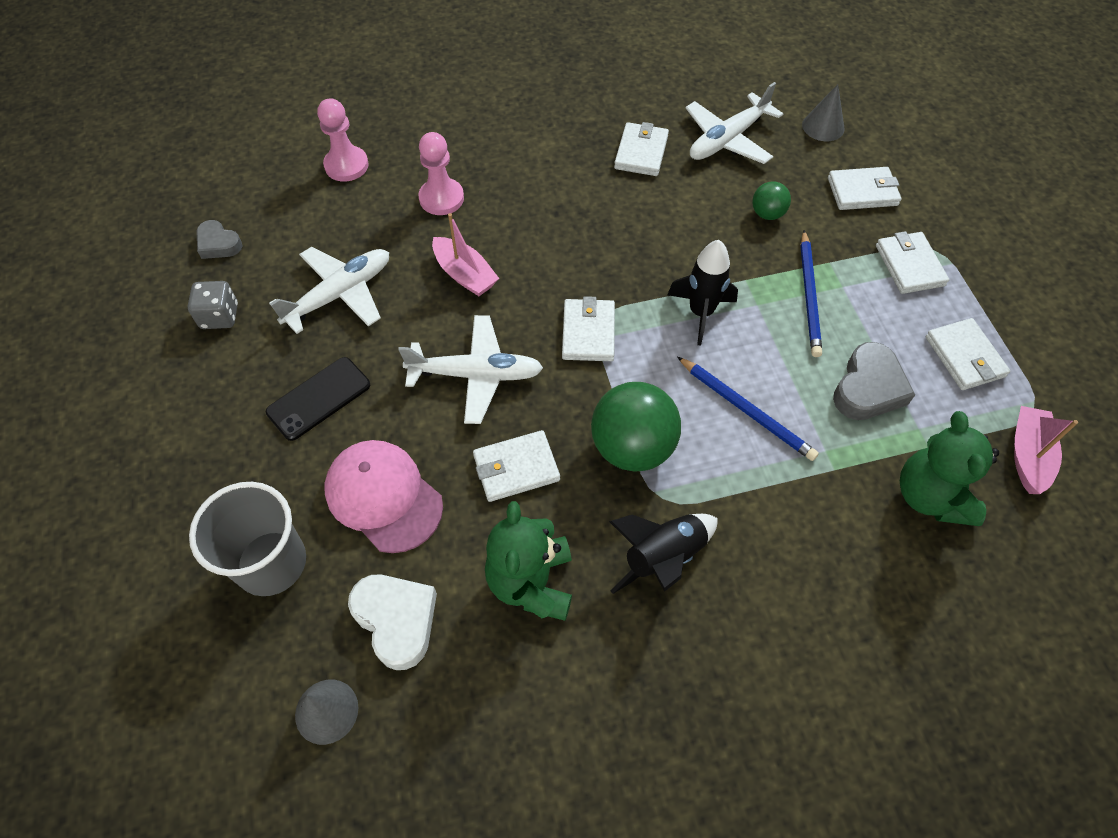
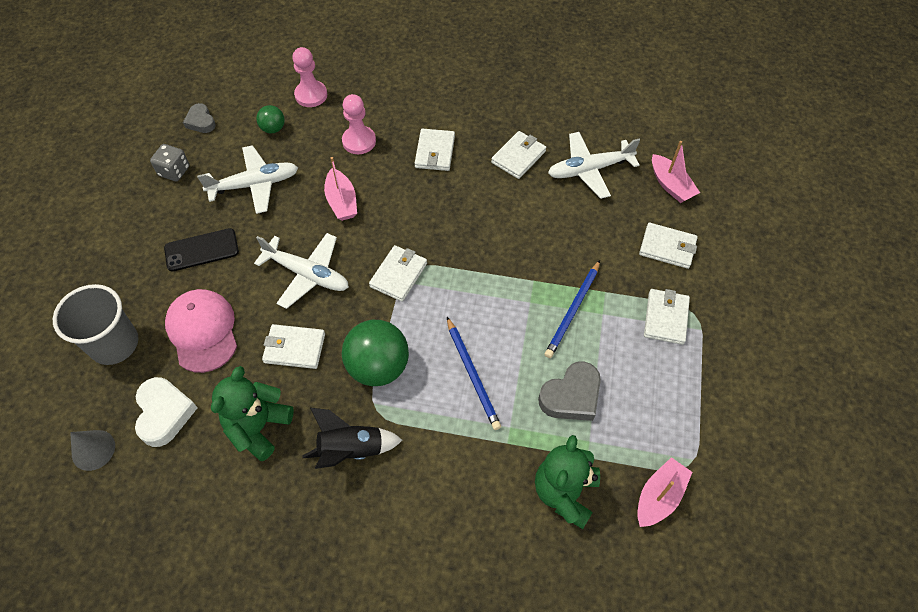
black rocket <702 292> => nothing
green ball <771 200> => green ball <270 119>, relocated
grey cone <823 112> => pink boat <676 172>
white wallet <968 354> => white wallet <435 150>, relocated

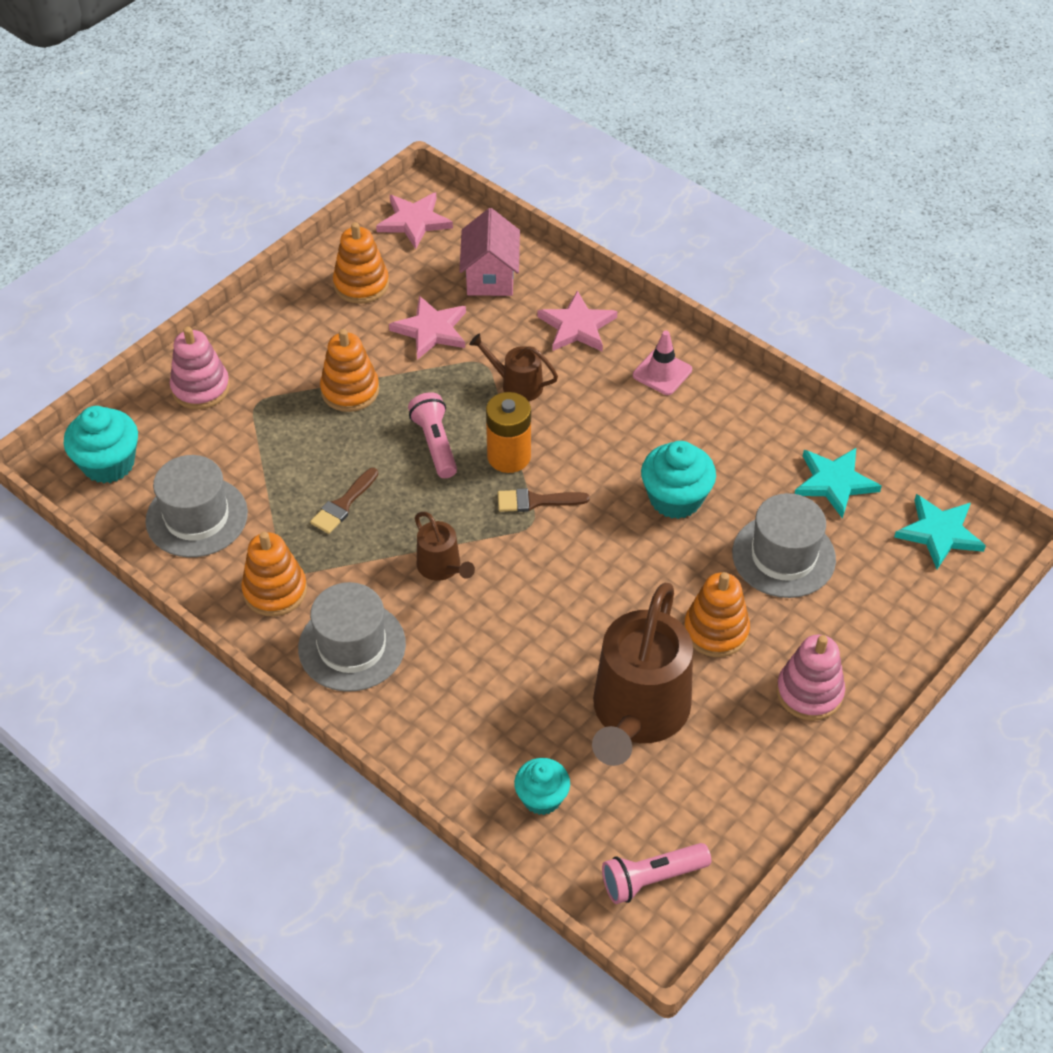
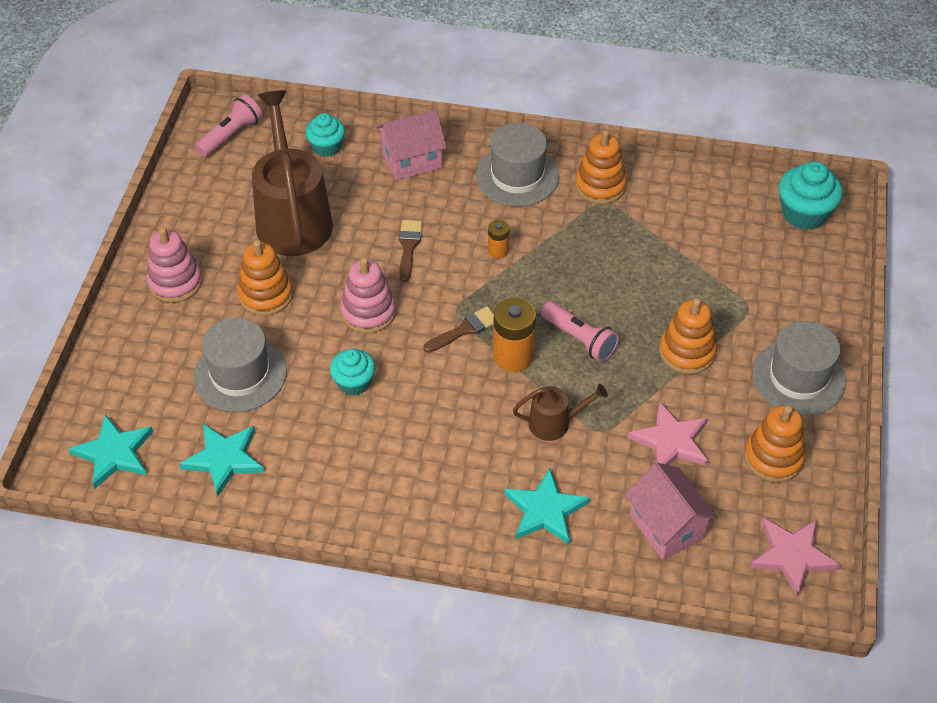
grey hat <196 506> => grey hat <799 368>, relocated
pink stacking toy <200 368> => pink stacking toy <368 295>, relocated
brown brush <344 501> => brown brush <411 251>, relocated
brown watering can <445 546> => orange battery <498 239>
pink star <577 321> => turquoise star <547 506>
pink traffic cone <662 362> => nothing
turquoise cupcake <678 480> => turquoise cupcake <352 372>, x0.66
nothing => pink house <411 145>

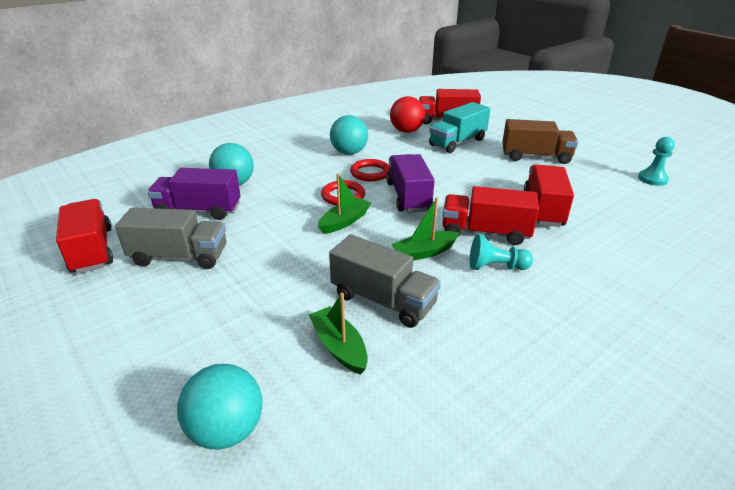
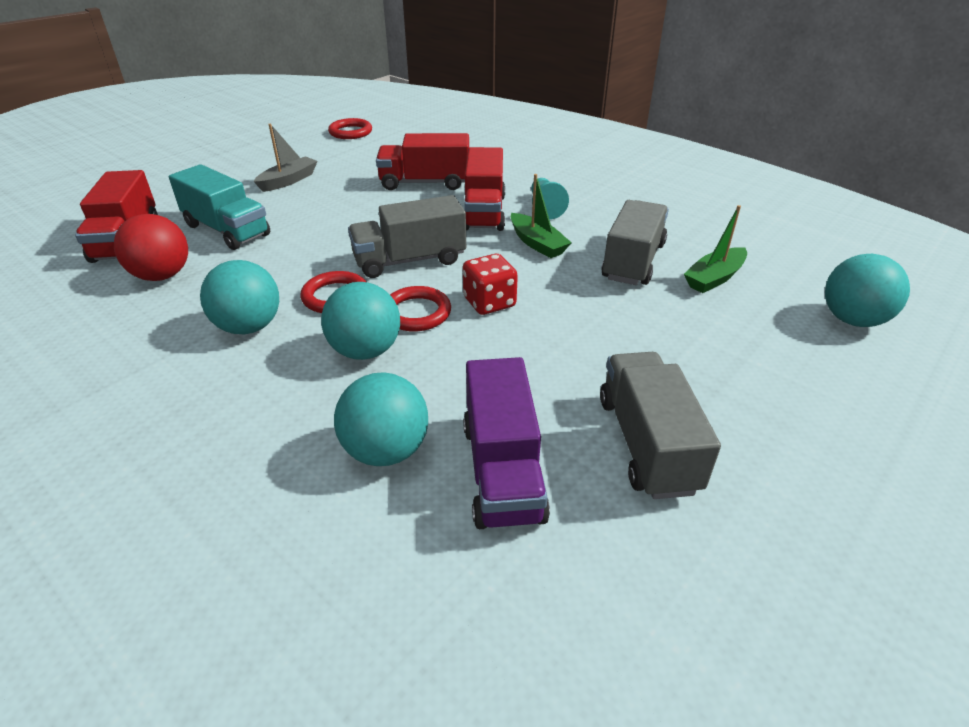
red truck <84 236> => nothing
green boat <344 204> => red dice <490 284>
purple truck <411 183> => grey truck <407 236>
brown truck <540 141> => grey boat <286 158>
turquoise pawn <656 161> => red ring <350 128>
nothing => turquoise ball <360 321>

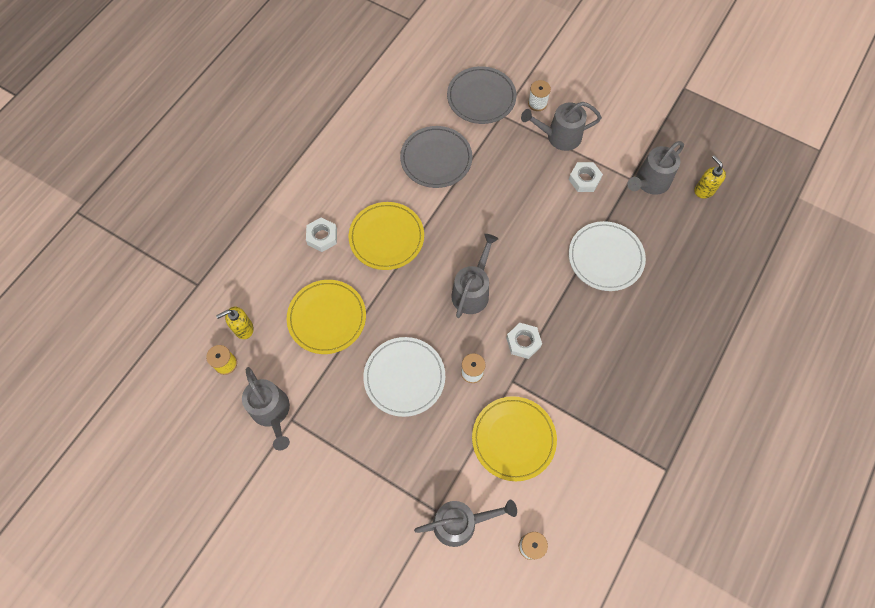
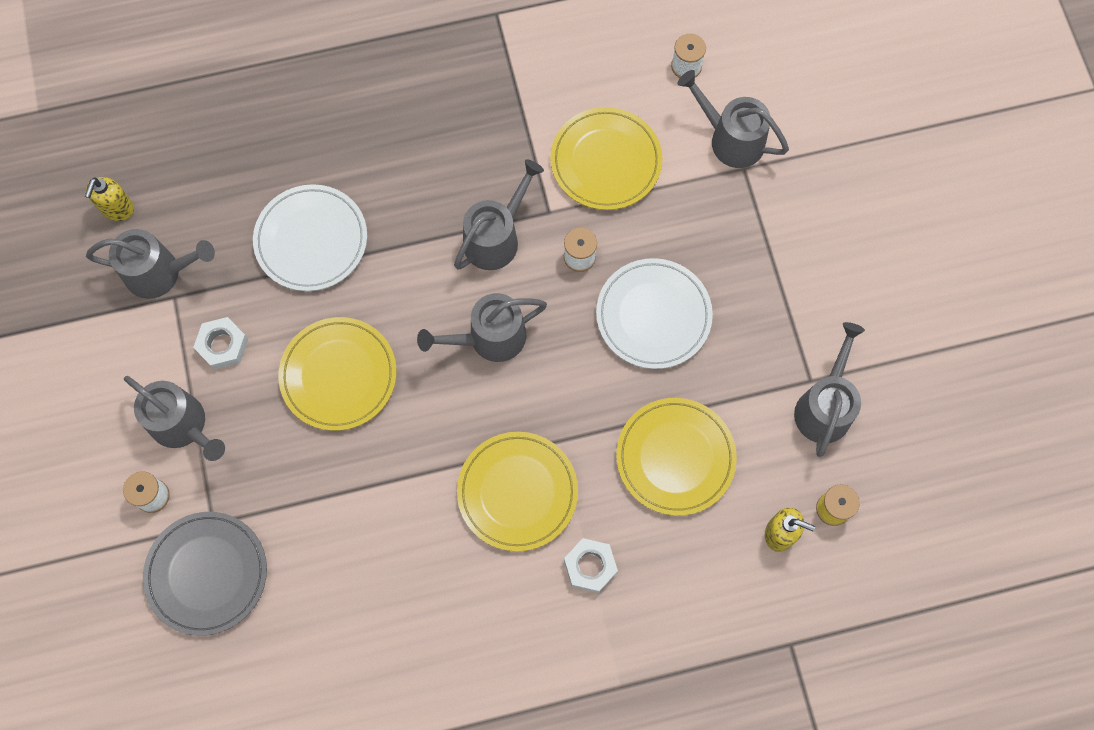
grey plate <436 157> => nothing
white nut <524 341> => grey watering can <499 214>
nothing => yellow plate <337 374>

____________________

Exercise description: Each line from the start of the entries through the line with "grey cone <823 112> => pink boat <676 172>" is to be restated exactly, and the pictures are to be skipped.

Solution to the exercise:
black rocket <702 292> => nothing
green ball <771 200> => green ball <270 119>, relocated
grey cone <823 112> => pink boat <676 172>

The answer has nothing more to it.